Object change descriptions

━━━━━━━━━━━━━━━━

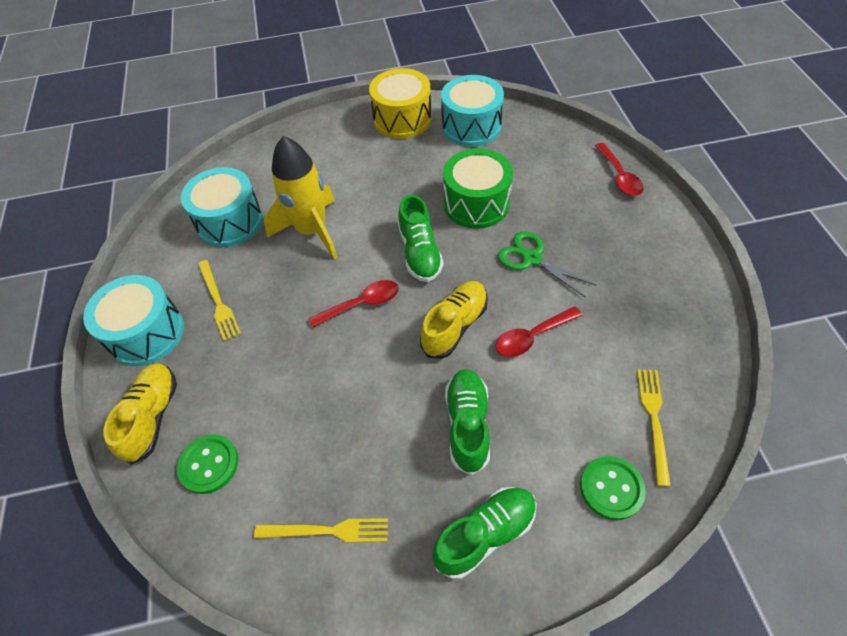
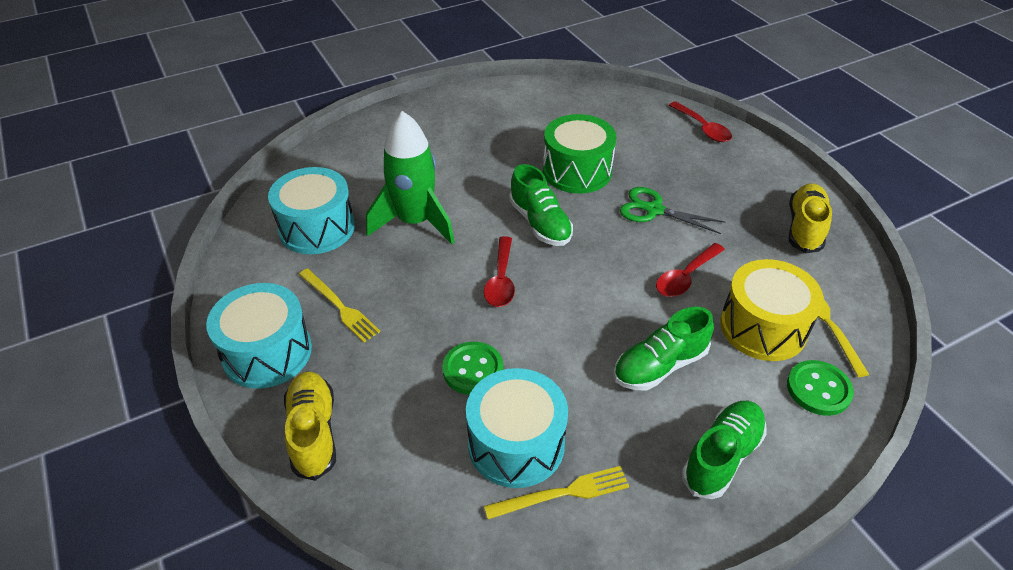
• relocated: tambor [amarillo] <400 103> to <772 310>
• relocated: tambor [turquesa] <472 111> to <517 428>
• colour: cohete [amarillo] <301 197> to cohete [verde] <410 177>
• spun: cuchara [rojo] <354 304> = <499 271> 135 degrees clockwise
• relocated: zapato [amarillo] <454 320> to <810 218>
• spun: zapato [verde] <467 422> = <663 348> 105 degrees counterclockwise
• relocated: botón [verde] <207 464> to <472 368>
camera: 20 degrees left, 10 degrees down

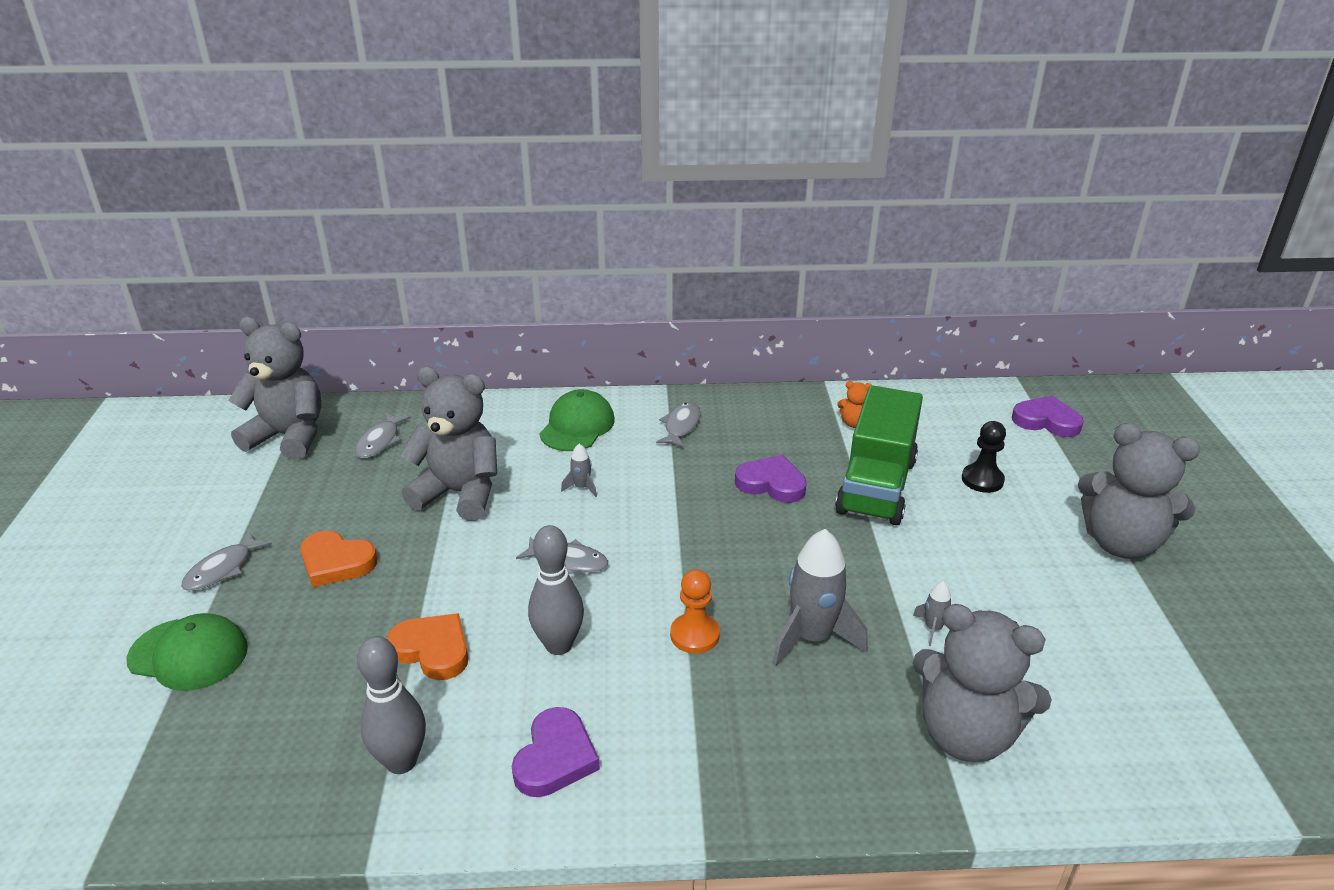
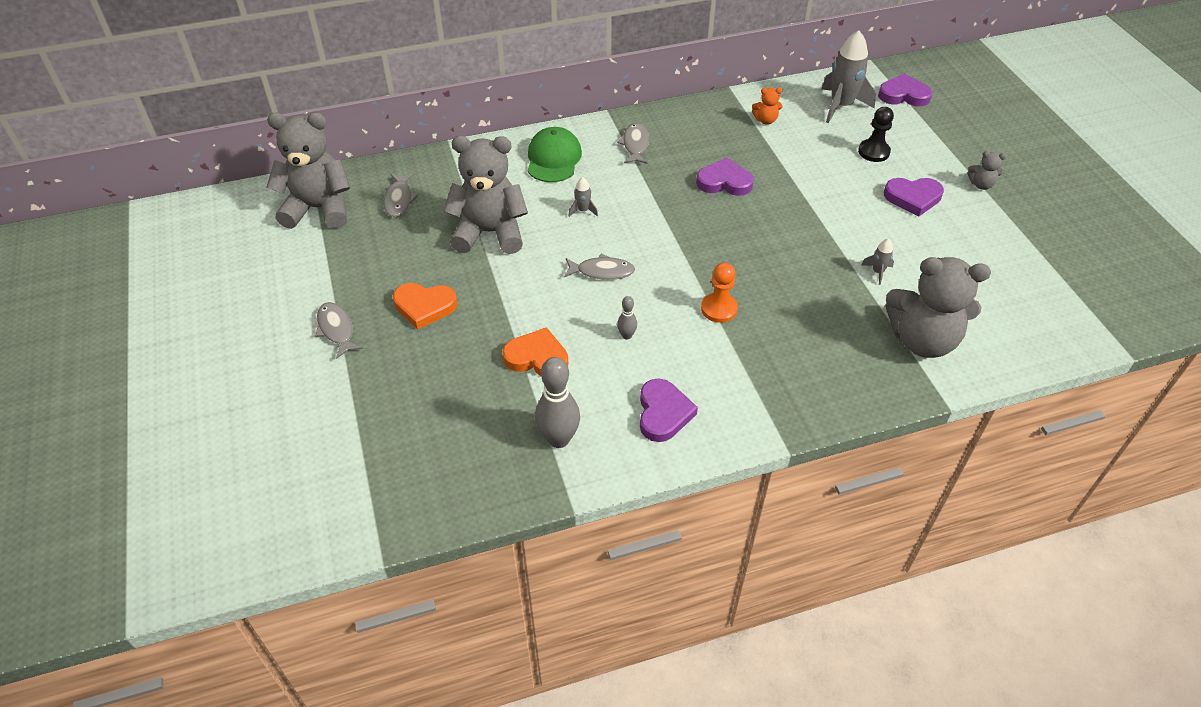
• missing: camión [verde] <879 455>
• size: osito [gris] <1139 491> = <987 170> x0.42
• size: bolo [gris] <556 590> = <627 318> x0.49
• relocated: cohete [gris] <820 597> to <849 76>
• spun: pez [gris] <226 561> = <339 330> 135 degrees clockwise
• missing: gorra [verde] <187 652>
• appeared: corazón [morado] <914 197>
camera: 15 degrees left, 15 degrees up

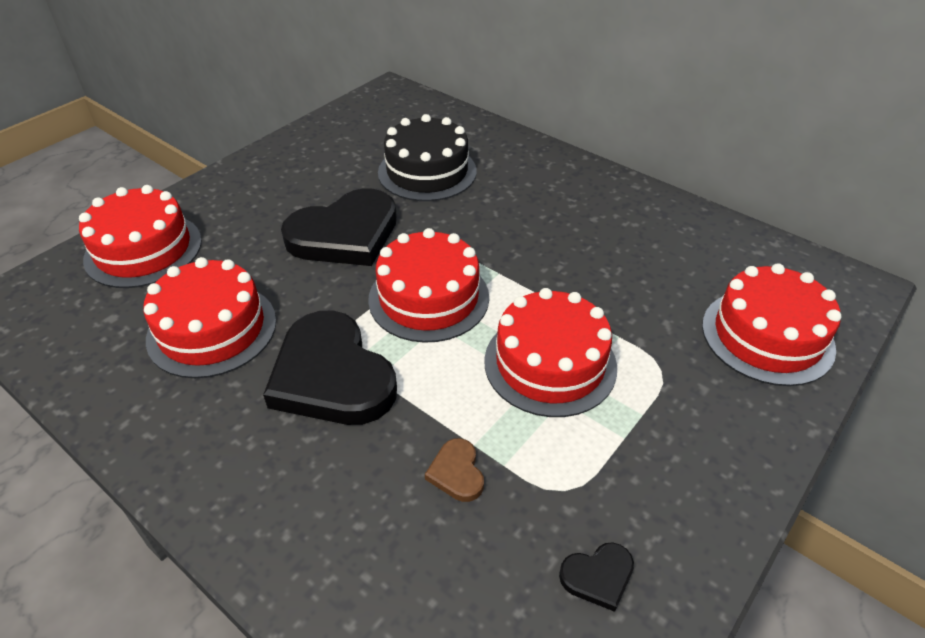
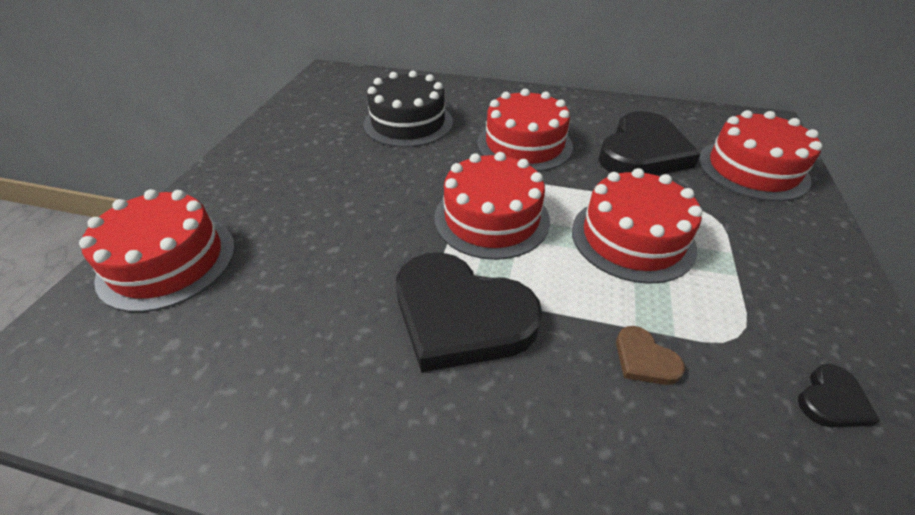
• relocated: corazón [negro] <339 227> to <649 143>
• relocated: tarta [rojo] <209 317> to <525 130>
camera: 25 degrees left, 0 degrees up

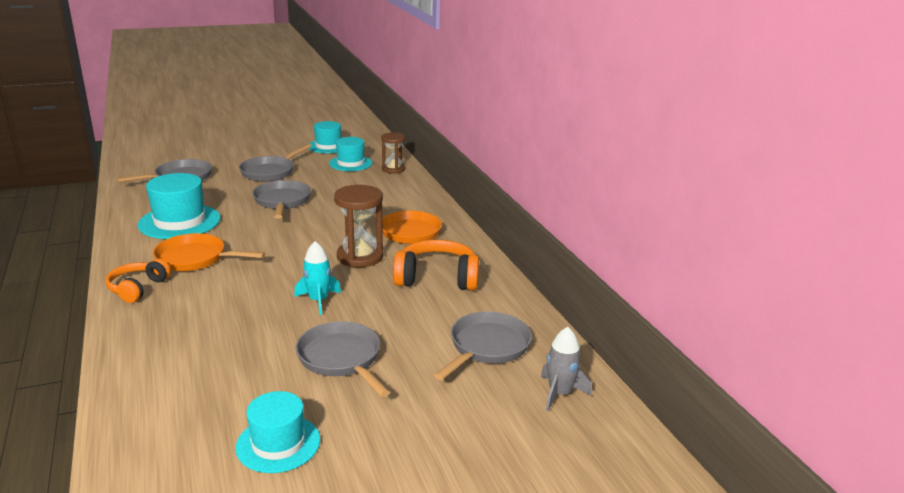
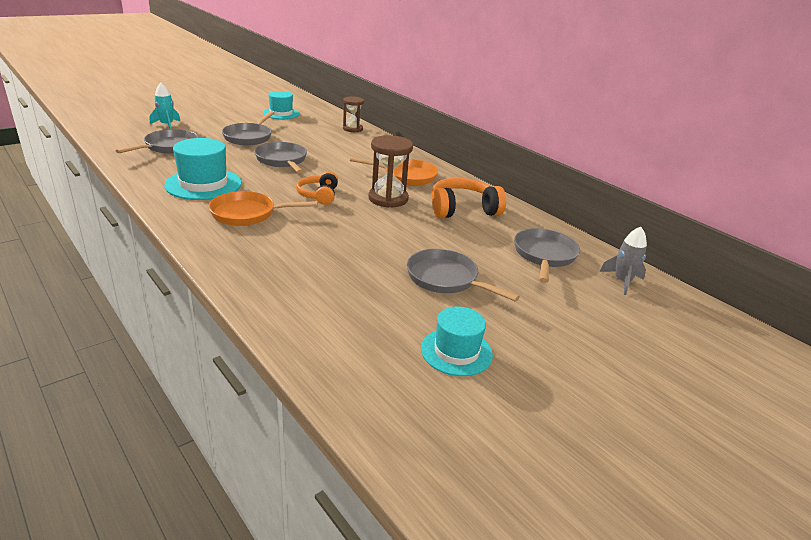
• missing: sombrero [turquesa] <350 154>
• relocated: cohete [turquesa] <317 278> to <165 106>
• relocated: auriculares [naranja] <138 281> to <317 188>
camera: 20 degrees left, 5 degrees up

━━━━━━━━━━━━━━━━

- **Activity**: Copy range, inclusive: the line holding "[verde] <410 177>" to the line holding "105 degrees counterclockwise". Reproduce exactly those lines of the records above and no others.

- **Your solution**:
• colour: cohete [amarillo] <301 197> to cohete [verde] <410 177>
• spun: cuchara [rojo] <354 304> = <499 271> 135 degrees clockwise
• relocated: zapato [amarillo] <454 320> to <810 218>
• spun: zapato [verde] <467 422> = <663 348> 105 degrees counterclockwise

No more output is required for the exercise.